-- RECORDS SUPPLIED --
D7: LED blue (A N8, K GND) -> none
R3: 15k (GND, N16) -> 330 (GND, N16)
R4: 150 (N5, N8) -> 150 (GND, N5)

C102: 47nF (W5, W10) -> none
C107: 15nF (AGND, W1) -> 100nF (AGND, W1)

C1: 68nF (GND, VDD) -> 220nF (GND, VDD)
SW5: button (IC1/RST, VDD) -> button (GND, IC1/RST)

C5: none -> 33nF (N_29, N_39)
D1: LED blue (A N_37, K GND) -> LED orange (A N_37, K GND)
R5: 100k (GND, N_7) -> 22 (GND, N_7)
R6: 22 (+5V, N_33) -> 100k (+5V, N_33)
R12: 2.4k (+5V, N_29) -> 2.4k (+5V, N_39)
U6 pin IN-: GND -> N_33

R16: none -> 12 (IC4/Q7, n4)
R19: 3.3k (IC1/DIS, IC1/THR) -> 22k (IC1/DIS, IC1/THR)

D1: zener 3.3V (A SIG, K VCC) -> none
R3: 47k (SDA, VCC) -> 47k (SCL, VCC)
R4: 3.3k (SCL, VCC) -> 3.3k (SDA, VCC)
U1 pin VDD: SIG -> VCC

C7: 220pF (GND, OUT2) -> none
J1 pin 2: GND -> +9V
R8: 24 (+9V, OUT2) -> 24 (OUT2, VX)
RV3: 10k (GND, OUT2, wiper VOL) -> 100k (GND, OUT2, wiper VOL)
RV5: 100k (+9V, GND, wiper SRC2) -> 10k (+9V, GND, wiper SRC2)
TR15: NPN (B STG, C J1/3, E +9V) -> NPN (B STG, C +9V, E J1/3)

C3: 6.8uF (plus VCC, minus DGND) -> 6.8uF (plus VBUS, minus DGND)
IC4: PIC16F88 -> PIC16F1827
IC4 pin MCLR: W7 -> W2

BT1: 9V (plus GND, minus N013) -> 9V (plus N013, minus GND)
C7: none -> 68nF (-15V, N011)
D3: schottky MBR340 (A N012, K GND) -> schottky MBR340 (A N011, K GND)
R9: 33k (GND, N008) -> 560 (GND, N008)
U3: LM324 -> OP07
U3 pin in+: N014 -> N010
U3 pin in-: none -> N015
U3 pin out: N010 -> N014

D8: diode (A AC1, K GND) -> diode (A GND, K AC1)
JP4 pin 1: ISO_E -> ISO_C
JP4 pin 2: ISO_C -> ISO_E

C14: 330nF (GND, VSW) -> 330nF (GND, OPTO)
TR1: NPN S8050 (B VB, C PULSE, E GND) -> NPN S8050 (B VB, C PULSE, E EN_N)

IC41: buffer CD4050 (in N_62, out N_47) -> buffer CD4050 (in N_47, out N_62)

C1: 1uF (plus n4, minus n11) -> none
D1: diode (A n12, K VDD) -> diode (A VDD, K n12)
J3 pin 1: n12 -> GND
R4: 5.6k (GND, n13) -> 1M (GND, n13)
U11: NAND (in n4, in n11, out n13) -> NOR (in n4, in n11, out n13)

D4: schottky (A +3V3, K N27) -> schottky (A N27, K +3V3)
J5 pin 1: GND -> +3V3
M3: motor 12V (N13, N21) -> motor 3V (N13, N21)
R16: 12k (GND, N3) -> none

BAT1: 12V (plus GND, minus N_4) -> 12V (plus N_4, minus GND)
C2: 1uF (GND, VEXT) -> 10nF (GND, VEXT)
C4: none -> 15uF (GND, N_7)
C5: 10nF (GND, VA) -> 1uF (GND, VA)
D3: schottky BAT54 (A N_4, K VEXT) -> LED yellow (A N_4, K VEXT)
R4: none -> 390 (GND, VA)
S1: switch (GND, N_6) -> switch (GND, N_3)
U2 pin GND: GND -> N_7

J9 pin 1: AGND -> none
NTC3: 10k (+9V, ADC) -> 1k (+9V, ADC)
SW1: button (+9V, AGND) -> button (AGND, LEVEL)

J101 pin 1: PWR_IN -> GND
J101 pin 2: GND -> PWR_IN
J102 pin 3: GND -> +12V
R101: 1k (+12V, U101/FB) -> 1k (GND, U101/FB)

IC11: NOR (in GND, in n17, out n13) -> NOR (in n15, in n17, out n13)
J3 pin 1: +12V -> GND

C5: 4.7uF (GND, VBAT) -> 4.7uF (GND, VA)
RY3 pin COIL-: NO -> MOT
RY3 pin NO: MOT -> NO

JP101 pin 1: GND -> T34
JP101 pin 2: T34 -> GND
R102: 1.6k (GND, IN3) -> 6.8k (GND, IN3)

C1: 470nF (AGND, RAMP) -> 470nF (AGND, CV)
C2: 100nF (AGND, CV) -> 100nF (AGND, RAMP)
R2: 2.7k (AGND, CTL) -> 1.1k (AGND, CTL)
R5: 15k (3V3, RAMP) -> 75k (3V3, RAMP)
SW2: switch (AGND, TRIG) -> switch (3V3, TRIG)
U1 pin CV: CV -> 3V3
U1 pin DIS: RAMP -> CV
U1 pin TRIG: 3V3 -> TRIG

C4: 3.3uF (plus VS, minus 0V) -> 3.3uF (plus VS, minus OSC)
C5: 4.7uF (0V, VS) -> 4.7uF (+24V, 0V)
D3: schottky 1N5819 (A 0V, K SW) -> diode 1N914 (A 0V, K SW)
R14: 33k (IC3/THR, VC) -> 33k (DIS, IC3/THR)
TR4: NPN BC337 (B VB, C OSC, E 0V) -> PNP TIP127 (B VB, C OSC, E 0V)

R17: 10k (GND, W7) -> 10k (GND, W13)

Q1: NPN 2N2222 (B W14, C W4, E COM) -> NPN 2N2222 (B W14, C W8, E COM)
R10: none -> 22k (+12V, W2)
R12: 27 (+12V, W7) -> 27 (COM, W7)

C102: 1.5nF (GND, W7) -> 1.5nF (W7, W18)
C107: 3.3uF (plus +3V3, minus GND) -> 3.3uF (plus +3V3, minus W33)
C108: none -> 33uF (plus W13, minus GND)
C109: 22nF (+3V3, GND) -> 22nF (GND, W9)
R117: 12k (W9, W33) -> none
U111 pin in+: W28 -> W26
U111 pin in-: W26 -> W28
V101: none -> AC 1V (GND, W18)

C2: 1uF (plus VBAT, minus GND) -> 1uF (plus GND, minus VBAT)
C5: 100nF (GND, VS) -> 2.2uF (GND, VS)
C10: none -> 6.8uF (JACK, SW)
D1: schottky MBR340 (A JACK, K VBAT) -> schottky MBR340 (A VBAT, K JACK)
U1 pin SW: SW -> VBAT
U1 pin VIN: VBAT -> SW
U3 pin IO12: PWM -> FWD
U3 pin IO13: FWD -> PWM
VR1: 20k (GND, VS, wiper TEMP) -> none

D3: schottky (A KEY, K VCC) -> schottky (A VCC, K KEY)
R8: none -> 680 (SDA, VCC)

-- WORK ITEM --
The listing above must be transcribed exactly, line by line.

-- OUTPUT OF THE EXERCISE --
D7: LED blue (A N8, K GND) -> none
R3: 15k (GND, N16) -> 330 (GND, N16)
R4: 150 (N5, N8) -> 150 (GND, N5)

C102: 47nF (W5, W10) -> none
C107: 15nF (AGND, W1) -> 100nF (AGND, W1)

C1: 68nF (GND, VDD) -> 220nF (GND, VDD)
SW5: button (IC1/RST, VDD) -> button (GND, IC1/RST)

C5: none -> 33nF (N_29, N_39)
D1: LED blue (A N_37, K GND) -> LED orange (A N_37, K GND)
R5: 100k (GND, N_7) -> 22 (GND, N_7)
R6: 22 (+5V, N_33) -> 100k (+5V, N_33)
R12: 2.4k (+5V, N_29) -> 2.4k (+5V, N_39)
U6 pin IN-: GND -> N_33

R16: none -> 12 (IC4/Q7, n4)
R19: 3.3k (IC1/DIS, IC1/THR) -> 22k (IC1/DIS, IC1/THR)

D1: zener 3.3V (A SIG, K VCC) -> none
R3: 47k (SDA, VCC) -> 47k (SCL, VCC)
R4: 3.3k (SCL, VCC) -> 3.3k (SDA, VCC)
U1 pin VDD: SIG -> VCC

C7: 220pF (GND, OUT2) -> none
J1 pin 2: GND -> +9V
R8: 24 (+9V, OUT2) -> 24 (OUT2, VX)
RV3: 10k (GND, OUT2, wiper VOL) -> 100k (GND, OUT2, wiper VOL)
RV5: 100k (+9V, GND, wiper SRC2) -> 10k (+9V, GND, wiper SRC2)
TR15: NPN (B STG, C J1/3, E +9V) -> NPN (B STG, C +9V, E J1/3)

C3: 6.8uF (plus VCC, minus DGND) -> 6.8uF (plus VBUS, minus DGND)
IC4: PIC16F88 -> PIC16F1827
IC4 pin MCLR: W7 -> W2

BT1: 9V (plus GND, minus N013) -> 9V (plus N013, minus GND)
C7: none -> 68nF (-15V, N011)
D3: schottky MBR340 (A N012, K GND) -> schottky MBR340 (A N011, K GND)
R9: 33k (GND, N008) -> 560 (GND, N008)
U3: LM324 -> OP07
U3 pin in+: N014 -> N010
U3 pin in-: none -> N015
U3 pin out: N010 -> N014

D8: diode (A AC1, K GND) -> diode (A GND, K AC1)
JP4 pin 1: ISO_E -> ISO_C
JP4 pin 2: ISO_C -> ISO_E

C14: 330nF (GND, VSW) -> 330nF (GND, OPTO)
TR1: NPN S8050 (B VB, C PULSE, E GND) -> NPN S8050 (B VB, C PULSE, E EN_N)

IC41: buffer CD4050 (in N_62, out N_47) -> buffer CD4050 (in N_47, out N_62)

C1: 1uF (plus n4, minus n11) -> none
D1: diode (A n12, K VDD) -> diode (A VDD, K n12)
J3 pin 1: n12 -> GND
R4: 5.6k (GND, n13) -> 1M (GND, n13)
U11: NAND (in n4, in n11, out n13) -> NOR (in n4, in n11, out n13)

D4: schottky (A +3V3, K N27) -> schottky (A N27, K +3V3)
J5 pin 1: GND -> +3V3
M3: motor 12V (N13, N21) -> motor 3V (N13, N21)
R16: 12k (GND, N3) -> none

BAT1: 12V (plus GND, minus N_4) -> 12V (plus N_4, minus GND)
C2: 1uF (GND, VEXT) -> 10nF (GND, VEXT)
C4: none -> 15uF (GND, N_7)
C5: 10nF (GND, VA) -> 1uF (GND, VA)
D3: schottky BAT54 (A N_4, K VEXT) -> LED yellow (A N_4, K VEXT)
R4: none -> 390 (GND, VA)
S1: switch (GND, N_6) -> switch (GND, N_3)
U2 pin GND: GND -> N_7

J9 pin 1: AGND -> none
NTC3: 10k (+9V, ADC) -> 1k (+9V, ADC)
SW1: button (+9V, AGND) -> button (AGND, LEVEL)

J101 pin 1: PWR_IN -> GND
J101 pin 2: GND -> PWR_IN
J102 pin 3: GND -> +12V
R101: 1k (+12V, U101/FB) -> 1k (GND, U101/FB)

IC11: NOR (in GND, in n17, out n13) -> NOR (in n15, in n17, out n13)
J3 pin 1: +12V -> GND

C5: 4.7uF (GND, VBAT) -> 4.7uF (GND, VA)
RY3 pin COIL-: NO -> MOT
RY3 pin NO: MOT -> NO

JP101 pin 1: GND -> T34
JP101 pin 2: T34 -> GND
R102: 1.6k (GND, IN3) -> 6.8k (GND, IN3)

C1: 470nF (AGND, RAMP) -> 470nF (AGND, CV)
C2: 100nF (AGND, CV) -> 100nF (AGND, RAMP)
R2: 2.7k (AGND, CTL) -> 1.1k (AGND, CTL)
R5: 15k (3V3, RAMP) -> 75k (3V3, RAMP)
SW2: switch (AGND, TRIG) -> switch (3V3, TRIG)
U1 pin CV: CV -> 3V3
U1 pin DIS: RAMP -> CV
U1 pin TRIG: 3V3 -> TRIG

C4: 3.3uF (plus VS, minus 0V) -> 3.3uF (plus VS, minus OSC)
C5: 4.7uF (0V, VS) -> 4.7uF (+24V, 0V)
D3: schottky 1N5819 (A 0V, K SW) -> diode 1N914 (A 0V, K SW)
R14: 33k (IC3/THR, VC) -> 33k (DIS, IC3/THR)
TR4: NPN BC337 (B VB, C OSC, E 0V) -> PNP TIP127 (B VB, C OSC, E 0V)

R17: 10k (GND, W7) -> 10k (GND, W13)

Q1: NPN 2N2222 (B W14, C W4, E COM) -> NPN 2N2222 (B W14, C W8, E COM)
R10: none -> 22k (+12V, W2)
R12: 27 (+12V, W7) -> 27 (COM, W7)

C102: 1.5nF (GND, W7) -> 1.5nF (W7, W18)
C107: 3.3uF (plus +3V3, minus GND) -> 3.3uF (plus +3V3, minus W33)
C108: none -> 33uF (plus W13, minus GND)
C109: 22nF (+3V3, GND) -> 22nF (GND, W9)
R117: 12k (W9, W33) -> none
U111 pin in+: W28 -> W26
U111 pin in-: W26 -> W28
V101: none -> AC 1V (GND, W18)

C2: 1uF (plus VBAT, minus GND) -> 1uF (plus GND, minus VBAT)
C5: 100nF (GND, VS) -> 2.2uF (GND, VS)
C10: none -> 6.8uF (JACK, SW)
D1: schottky MBR340 (A JACK, K VBAT) -> schottky MBR340 (A VBAT, K JACK)
U1 pin SW: SW -> VBAT
U1 pin VIN: VBAT -> SW
U3 pin IO12: PWM -> FWD
U3 pin IO13: FWD -> PWM
VR1: 20k (GND, VS, wiper TEMP) -> none

D3: schottky (A KEY, K VCC) -> schottky (A VCC, K KEY)
R8: none -> 680 (SDA, VCC)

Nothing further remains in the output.